*Brief*
Return only the tail of the data below, word for word: the line with "#courses: [317,237,532,441] ->" and each line after it through the final one.

Object displacement listings:
+===+
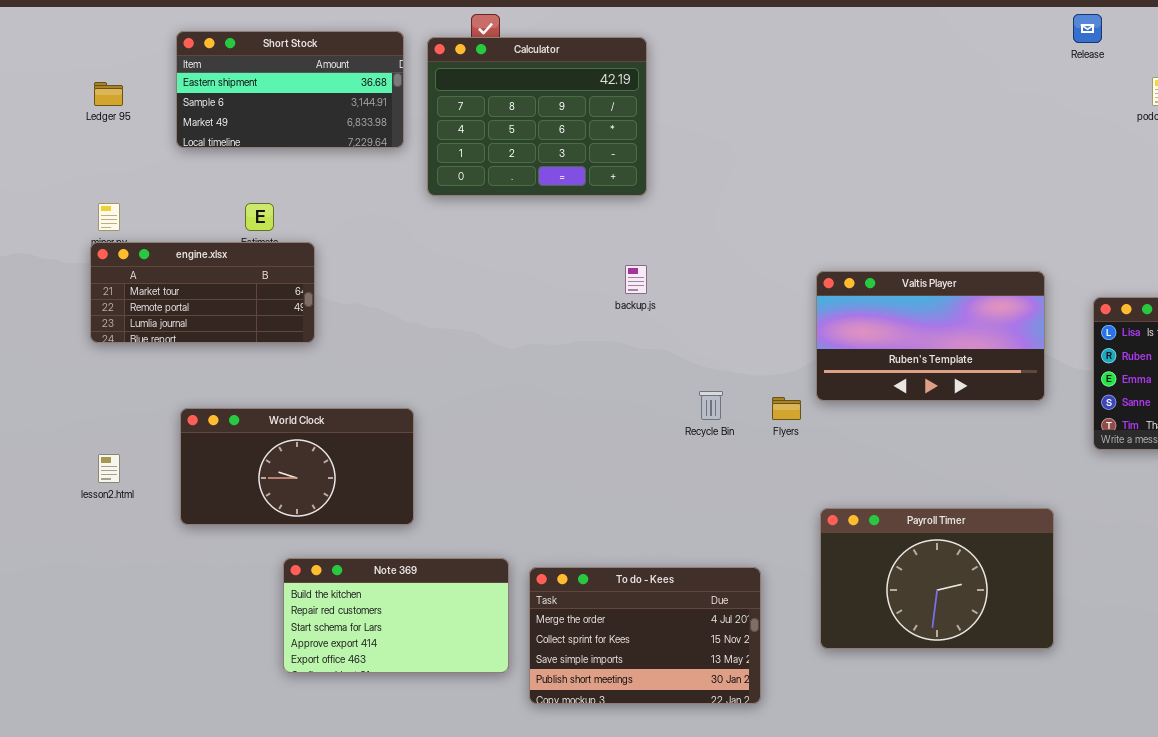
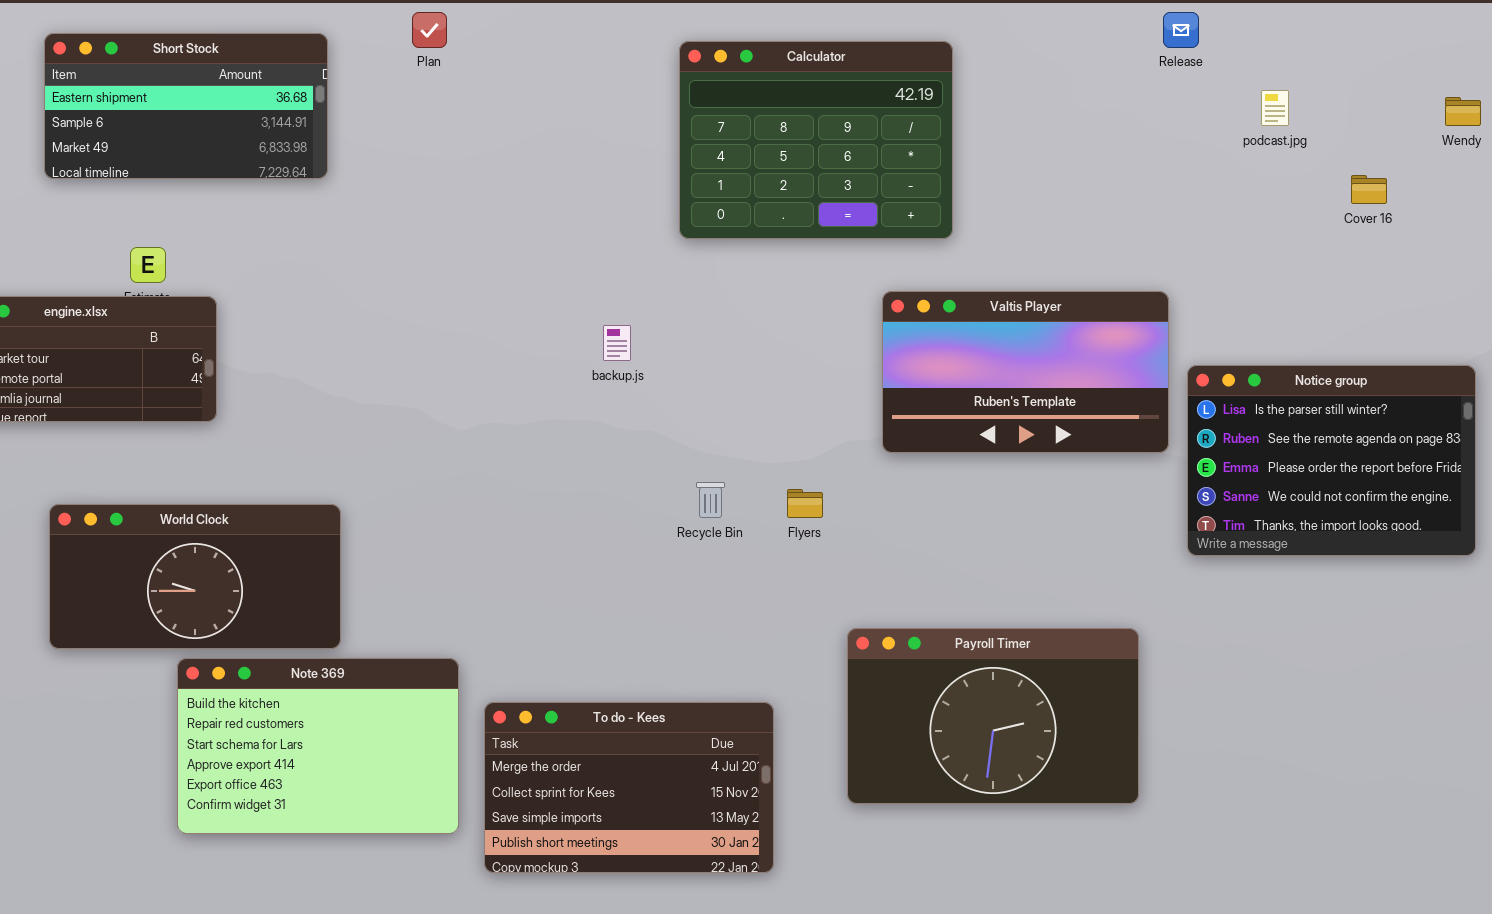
Calculator: [427,37,647,196] -> [679,41,953,239], moved
Valtis Player: [816,271,1045,401] -> [882,291,1169,453], moved
Note 369: [283,558,509,673] -> [177,658,459,834], resized

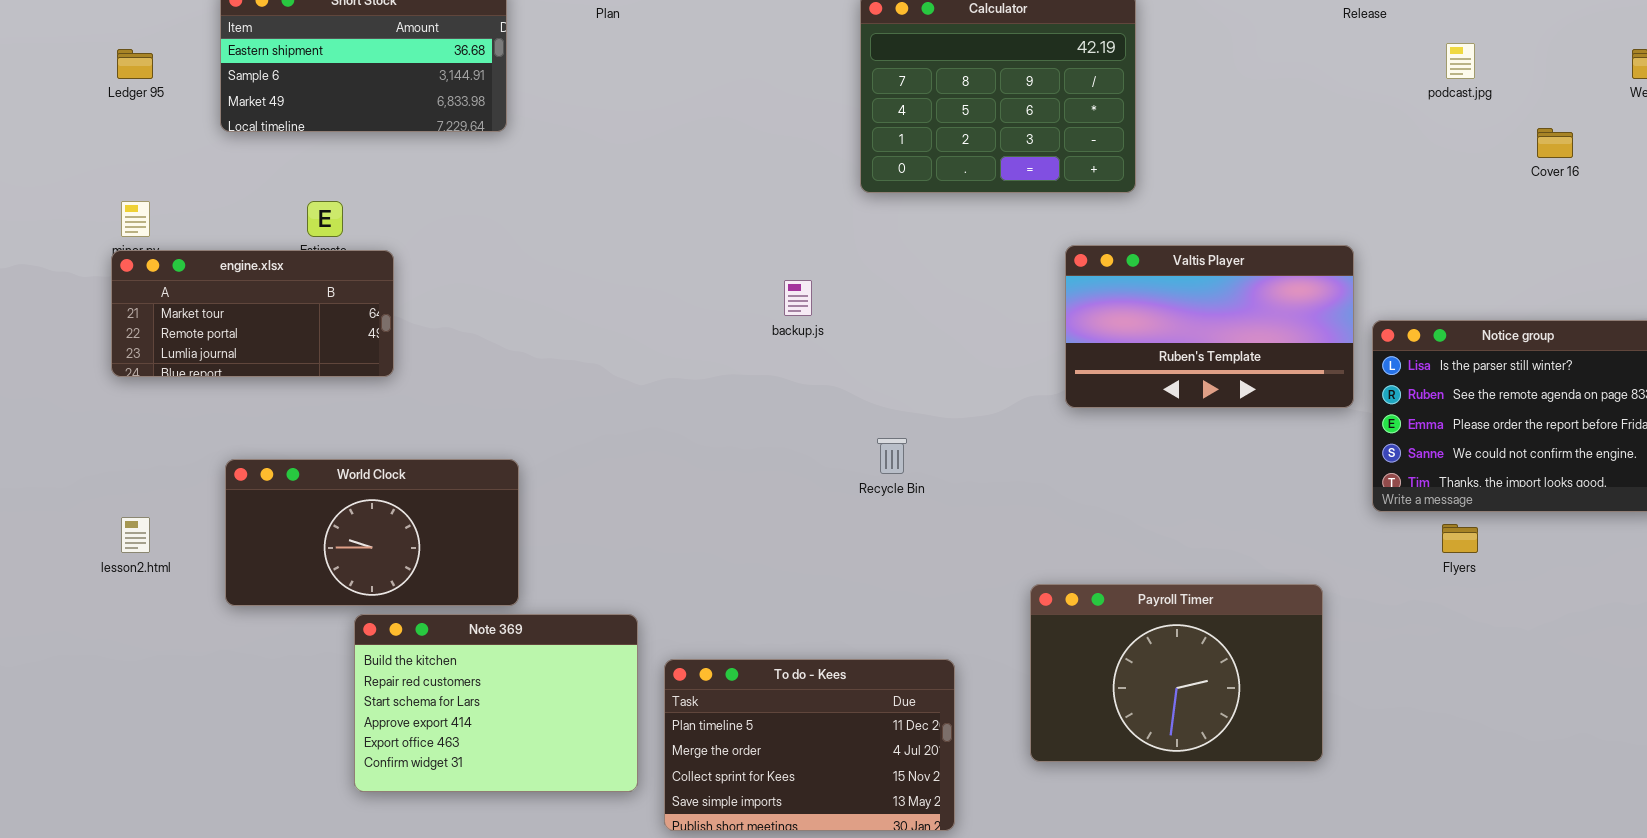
Flyers: [787,489,823,518] -> [1442,524,1478,553], moved
To do - Kees: [484,702,774,873] -> [664,659,955,831], scrolled up 1 row

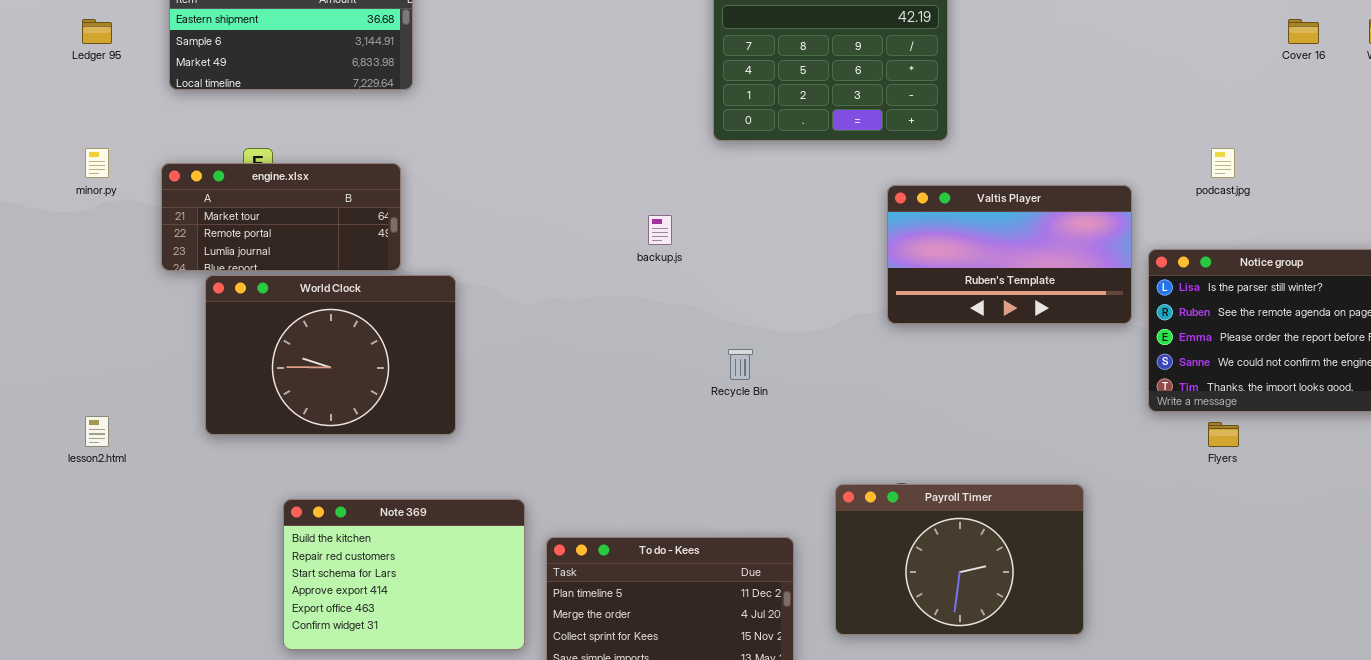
podcast.jpg: [1446,43,1475,79] -> [1211,148,1235,178], moved
Cover 16: [1537,128,1573,158] -> [1288,19,1319,44], moved
engine.xlsx: [111,250,394,377] -> [161,163,401,271], moved
World Clock: [225,459,519,606] -> [205,275,456,435], moved, resized
Payroll Timer: [1030,584,1323,762] -> [835,484,1084,635], moved

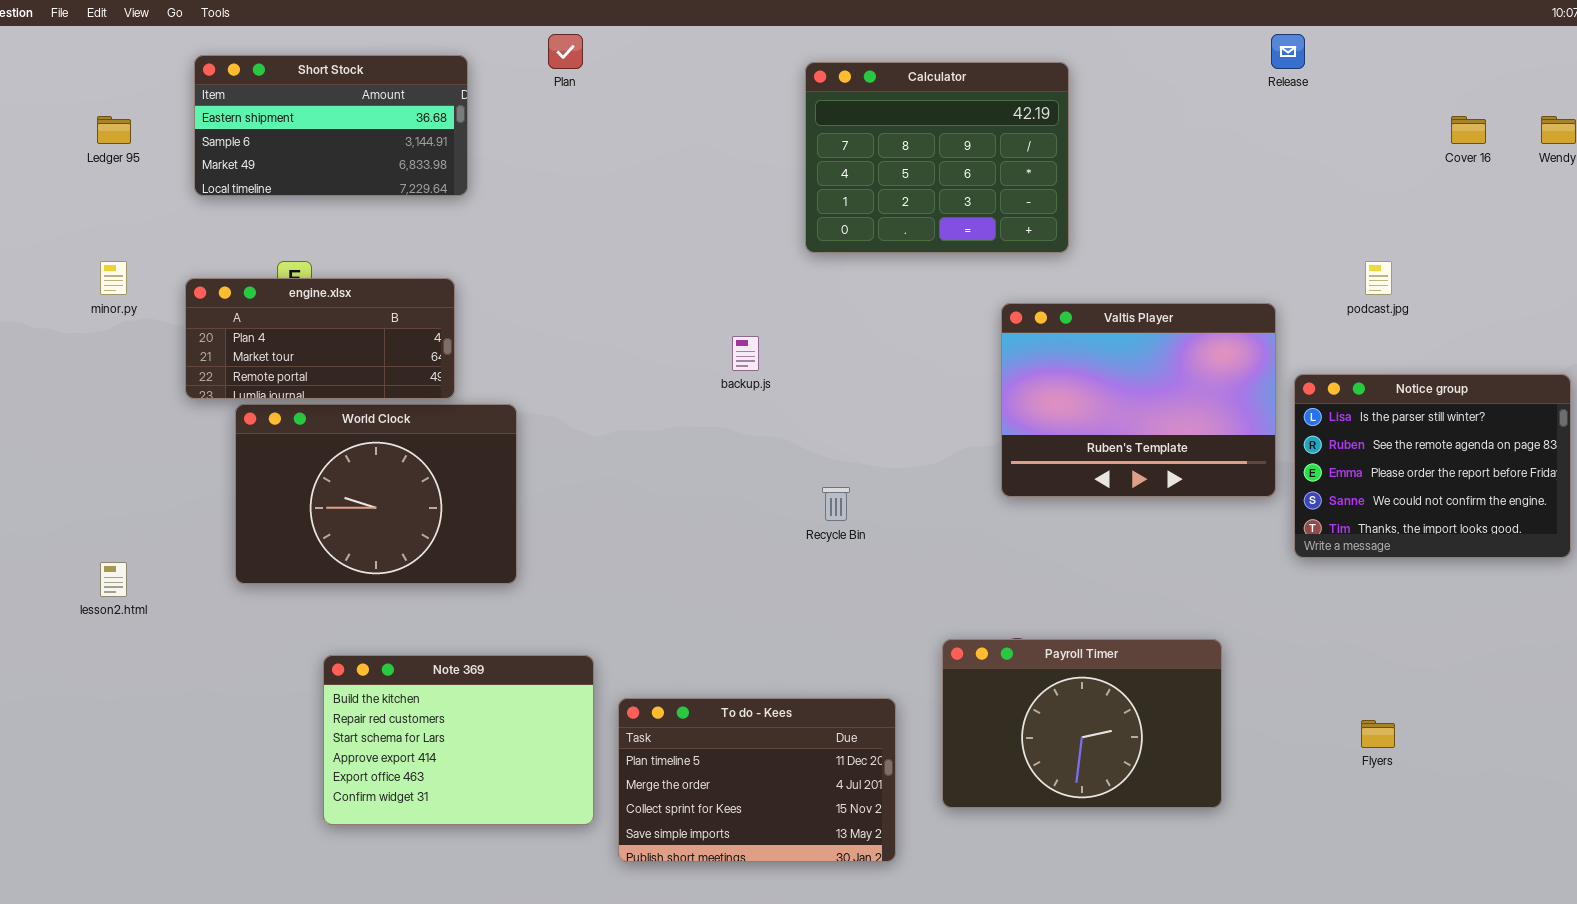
engine.xlsx: [161,163,401,271] -> [185,278,455,399], scrolled up 1 row
Valtis Player: [887,185,1132,324] -> [1001,303,1276,497], resized
Flyers: [1208,422,1239,447] -> [1361,720,1395,748], moved

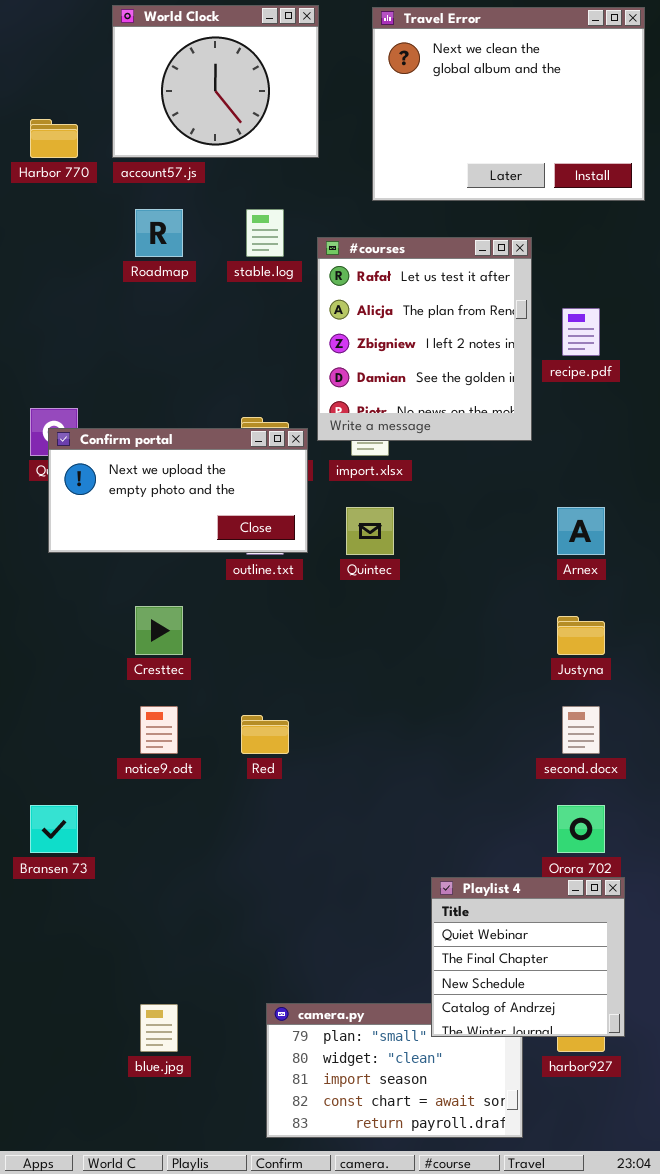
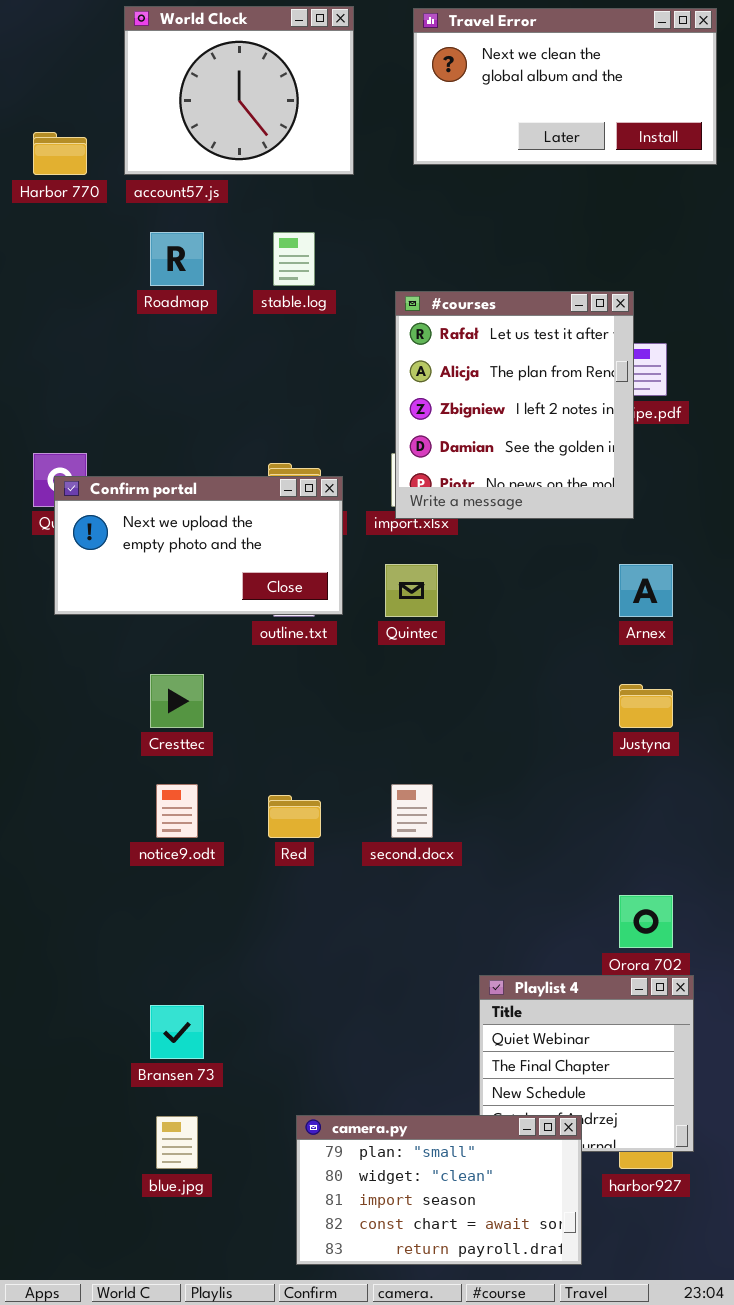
Travel Error: [372,7,645,201] -> [413,8,717,165], resized
#courses: [317,237,532,441] -> [395,291,634,519], moved
second.docx: [562,706,600,754] -> [391,784,433,838], moved
Bransen 73: [30,805,78,853] -> [150,1005,204,1059], moved
camera.py: [266,1003,523,1138] -> [296,1115,582,1265], raised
+===+
*Expected answer*
#courses: [317,237,532,441] -> [395,291,634,519], moved
second.docx: [562,706,600,754] -> [391,784,433,838], moved
Bransen 73: [30,805,78,853] -> [150,1005,204,1059], moved
camera.py: [266,1003,523,1138] -> [296,1115,582,1265], raised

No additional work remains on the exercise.